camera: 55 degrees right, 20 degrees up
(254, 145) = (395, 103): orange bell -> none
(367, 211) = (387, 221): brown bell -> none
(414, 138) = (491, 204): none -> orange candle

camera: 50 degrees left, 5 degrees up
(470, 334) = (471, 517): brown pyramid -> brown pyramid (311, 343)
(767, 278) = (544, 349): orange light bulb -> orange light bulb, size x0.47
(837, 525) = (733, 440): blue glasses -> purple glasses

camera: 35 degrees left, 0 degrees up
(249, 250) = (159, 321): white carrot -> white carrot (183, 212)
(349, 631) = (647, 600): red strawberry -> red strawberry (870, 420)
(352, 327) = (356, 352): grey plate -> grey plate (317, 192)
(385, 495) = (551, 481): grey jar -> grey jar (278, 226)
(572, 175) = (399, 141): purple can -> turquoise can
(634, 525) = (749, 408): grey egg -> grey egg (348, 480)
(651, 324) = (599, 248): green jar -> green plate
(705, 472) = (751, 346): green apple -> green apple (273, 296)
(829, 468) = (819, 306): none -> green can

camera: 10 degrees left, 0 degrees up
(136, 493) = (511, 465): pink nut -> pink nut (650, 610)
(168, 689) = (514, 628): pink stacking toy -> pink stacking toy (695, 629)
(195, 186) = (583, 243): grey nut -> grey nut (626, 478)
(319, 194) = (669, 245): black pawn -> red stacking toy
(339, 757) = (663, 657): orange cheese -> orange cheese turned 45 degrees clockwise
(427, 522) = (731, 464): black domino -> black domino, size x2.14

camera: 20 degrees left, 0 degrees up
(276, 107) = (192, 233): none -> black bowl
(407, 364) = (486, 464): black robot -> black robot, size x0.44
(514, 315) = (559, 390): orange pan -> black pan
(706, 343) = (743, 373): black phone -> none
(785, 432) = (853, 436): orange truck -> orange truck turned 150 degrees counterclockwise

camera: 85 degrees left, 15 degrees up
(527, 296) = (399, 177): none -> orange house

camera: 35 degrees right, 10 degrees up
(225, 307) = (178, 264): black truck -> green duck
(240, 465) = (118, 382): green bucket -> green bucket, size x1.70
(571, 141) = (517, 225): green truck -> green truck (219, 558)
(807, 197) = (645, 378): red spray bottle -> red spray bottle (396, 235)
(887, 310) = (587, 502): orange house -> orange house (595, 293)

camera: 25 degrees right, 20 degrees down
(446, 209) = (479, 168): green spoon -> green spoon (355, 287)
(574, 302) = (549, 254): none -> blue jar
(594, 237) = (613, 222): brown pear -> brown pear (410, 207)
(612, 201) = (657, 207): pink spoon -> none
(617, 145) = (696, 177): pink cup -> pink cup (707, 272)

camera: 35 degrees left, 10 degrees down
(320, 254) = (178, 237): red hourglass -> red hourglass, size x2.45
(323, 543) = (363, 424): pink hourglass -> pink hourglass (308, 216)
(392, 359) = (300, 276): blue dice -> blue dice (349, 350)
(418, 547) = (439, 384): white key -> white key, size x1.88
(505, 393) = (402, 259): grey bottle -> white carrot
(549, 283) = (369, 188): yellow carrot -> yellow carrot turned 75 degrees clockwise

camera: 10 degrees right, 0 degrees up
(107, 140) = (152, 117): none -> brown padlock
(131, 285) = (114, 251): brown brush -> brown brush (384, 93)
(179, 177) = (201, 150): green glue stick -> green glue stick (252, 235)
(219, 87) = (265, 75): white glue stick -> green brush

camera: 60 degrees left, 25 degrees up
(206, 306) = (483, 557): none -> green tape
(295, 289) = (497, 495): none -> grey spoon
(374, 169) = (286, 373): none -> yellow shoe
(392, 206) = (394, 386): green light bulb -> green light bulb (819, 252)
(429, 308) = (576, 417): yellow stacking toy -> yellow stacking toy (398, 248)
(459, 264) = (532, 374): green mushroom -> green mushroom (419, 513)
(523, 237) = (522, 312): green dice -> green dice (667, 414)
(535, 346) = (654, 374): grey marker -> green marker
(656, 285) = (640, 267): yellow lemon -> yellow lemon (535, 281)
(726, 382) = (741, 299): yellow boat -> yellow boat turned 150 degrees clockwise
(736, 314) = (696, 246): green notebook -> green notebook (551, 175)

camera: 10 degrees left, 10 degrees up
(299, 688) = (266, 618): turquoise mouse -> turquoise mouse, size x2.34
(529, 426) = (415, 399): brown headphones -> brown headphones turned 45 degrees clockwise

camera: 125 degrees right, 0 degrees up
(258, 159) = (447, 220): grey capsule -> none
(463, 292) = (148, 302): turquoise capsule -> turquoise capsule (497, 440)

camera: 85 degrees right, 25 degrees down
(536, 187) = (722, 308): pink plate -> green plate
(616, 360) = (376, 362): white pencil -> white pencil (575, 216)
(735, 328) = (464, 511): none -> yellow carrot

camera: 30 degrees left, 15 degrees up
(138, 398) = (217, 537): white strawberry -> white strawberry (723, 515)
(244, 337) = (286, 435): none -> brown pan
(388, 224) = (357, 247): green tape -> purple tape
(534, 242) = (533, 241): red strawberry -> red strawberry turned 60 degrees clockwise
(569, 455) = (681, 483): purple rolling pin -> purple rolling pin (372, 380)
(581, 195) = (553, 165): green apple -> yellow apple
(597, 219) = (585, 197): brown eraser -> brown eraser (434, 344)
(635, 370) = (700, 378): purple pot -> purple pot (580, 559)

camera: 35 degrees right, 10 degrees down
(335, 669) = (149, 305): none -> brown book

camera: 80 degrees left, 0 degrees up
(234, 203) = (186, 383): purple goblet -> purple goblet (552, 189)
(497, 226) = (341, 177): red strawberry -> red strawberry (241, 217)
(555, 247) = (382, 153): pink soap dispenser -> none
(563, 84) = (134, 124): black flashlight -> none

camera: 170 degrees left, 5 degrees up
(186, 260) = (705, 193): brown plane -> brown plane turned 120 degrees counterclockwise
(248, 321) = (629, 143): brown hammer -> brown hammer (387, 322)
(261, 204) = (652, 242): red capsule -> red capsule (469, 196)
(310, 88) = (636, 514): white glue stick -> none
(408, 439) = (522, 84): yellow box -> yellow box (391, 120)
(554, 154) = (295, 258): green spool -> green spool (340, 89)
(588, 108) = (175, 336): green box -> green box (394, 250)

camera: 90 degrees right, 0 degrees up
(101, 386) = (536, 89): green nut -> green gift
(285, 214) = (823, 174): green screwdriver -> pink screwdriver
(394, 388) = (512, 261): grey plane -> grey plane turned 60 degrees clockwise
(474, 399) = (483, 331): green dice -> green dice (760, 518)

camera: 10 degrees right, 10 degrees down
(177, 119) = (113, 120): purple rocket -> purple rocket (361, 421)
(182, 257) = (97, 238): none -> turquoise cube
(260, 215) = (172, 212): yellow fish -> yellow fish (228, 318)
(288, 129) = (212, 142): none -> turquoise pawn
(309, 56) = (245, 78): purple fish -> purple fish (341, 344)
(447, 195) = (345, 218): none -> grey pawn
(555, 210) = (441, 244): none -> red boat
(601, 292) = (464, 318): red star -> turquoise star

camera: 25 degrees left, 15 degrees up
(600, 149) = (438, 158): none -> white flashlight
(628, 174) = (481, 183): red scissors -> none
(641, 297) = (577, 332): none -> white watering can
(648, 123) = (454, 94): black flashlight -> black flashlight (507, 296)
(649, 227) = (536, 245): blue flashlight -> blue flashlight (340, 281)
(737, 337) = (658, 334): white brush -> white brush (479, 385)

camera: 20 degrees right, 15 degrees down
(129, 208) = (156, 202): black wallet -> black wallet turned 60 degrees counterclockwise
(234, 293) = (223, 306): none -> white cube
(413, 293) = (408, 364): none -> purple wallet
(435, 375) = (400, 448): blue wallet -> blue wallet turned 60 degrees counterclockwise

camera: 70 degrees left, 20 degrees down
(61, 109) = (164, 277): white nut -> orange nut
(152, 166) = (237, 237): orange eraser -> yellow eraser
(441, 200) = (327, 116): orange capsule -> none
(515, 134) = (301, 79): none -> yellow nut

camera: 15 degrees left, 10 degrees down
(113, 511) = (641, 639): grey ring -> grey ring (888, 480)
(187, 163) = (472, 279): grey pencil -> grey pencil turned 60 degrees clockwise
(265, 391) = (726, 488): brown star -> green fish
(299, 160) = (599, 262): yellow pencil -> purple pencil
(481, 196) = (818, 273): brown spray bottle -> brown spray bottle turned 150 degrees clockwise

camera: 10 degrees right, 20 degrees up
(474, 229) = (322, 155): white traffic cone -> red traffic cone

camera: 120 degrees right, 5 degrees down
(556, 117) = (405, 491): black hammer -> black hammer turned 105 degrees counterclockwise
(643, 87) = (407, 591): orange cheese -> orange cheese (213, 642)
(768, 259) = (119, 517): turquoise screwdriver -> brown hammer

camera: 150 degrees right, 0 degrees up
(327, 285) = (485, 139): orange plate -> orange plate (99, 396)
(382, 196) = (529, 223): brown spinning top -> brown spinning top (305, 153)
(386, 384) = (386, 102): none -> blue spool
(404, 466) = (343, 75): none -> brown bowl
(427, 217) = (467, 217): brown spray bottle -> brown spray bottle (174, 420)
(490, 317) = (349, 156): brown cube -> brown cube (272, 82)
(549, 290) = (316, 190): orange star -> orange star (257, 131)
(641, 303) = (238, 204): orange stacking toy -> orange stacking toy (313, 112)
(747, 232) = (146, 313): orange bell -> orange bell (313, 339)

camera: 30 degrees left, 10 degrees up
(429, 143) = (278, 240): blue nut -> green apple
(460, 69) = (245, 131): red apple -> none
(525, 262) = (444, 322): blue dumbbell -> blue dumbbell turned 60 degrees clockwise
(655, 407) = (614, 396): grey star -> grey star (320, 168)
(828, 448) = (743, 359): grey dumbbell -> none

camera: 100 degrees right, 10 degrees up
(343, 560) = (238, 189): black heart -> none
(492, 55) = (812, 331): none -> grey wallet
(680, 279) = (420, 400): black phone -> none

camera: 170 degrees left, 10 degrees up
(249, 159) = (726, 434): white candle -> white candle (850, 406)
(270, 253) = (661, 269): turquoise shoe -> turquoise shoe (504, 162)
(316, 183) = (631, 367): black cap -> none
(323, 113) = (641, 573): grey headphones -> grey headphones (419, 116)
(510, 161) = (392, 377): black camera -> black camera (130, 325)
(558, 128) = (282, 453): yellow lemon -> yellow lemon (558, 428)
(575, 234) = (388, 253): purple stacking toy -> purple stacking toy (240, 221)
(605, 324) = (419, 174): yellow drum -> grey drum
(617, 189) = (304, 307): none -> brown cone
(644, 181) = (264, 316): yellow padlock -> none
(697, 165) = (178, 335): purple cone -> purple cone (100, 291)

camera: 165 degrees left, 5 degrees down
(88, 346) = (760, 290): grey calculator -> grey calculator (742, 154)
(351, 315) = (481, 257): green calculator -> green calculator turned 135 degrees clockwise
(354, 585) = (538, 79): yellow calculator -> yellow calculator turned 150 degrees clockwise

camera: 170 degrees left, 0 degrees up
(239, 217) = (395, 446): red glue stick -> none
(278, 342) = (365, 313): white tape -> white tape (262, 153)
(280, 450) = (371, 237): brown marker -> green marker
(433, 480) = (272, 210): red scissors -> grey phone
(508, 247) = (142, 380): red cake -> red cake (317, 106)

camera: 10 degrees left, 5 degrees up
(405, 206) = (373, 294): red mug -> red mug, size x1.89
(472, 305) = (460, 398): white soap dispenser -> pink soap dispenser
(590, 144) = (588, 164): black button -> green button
● ● ● ● ●
_WHAT THE TASK REQUIRES_
Go through the material and copy out every line with "apple" in it.

_SOLUTION TO THE EXERCISE_
(705, 472) = (751, 346): green apple -> green apple (273, 296)
(581, 195) = (553, 165): green apple -> yellow apple
(429, 143) = (278, 240): blue nut -> green apple
(460, 69) = (245, 131): red apple -> none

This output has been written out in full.